Work instruction: Look through the listing below and write out exactly the lines from the line with "camera: 10 degrees left, 0 degrees up" to the line with "(755, 235) = (497, 303): turquoise", both included, and no others.

Dataset entries:
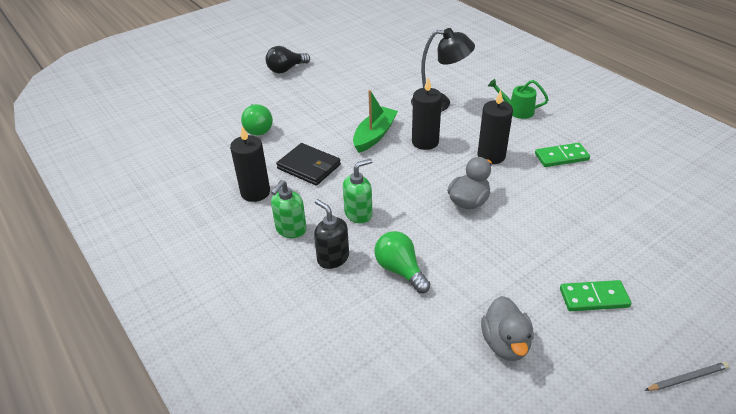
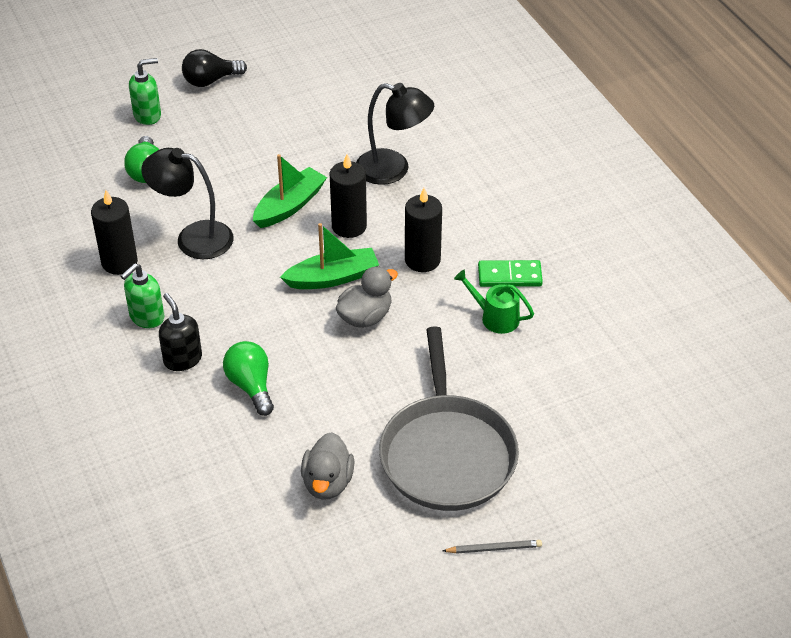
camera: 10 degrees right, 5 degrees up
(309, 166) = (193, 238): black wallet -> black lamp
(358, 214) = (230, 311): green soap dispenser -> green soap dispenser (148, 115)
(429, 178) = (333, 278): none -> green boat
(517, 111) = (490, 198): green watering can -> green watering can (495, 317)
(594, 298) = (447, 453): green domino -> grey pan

...

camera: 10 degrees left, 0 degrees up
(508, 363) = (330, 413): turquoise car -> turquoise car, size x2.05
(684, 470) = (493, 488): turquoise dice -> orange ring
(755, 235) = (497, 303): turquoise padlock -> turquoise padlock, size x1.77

Solved exercise:
camera: 10 degrees left, 0 degrees up
(508, 363) = (330, 413): turquoise car -> turquoise car, size x2.05
(684, 470) = (493, 488): turquoise dice -> orange ring
(755, 235) = (497, 303): turquoise padlock -> turquoise padlock, size x1.77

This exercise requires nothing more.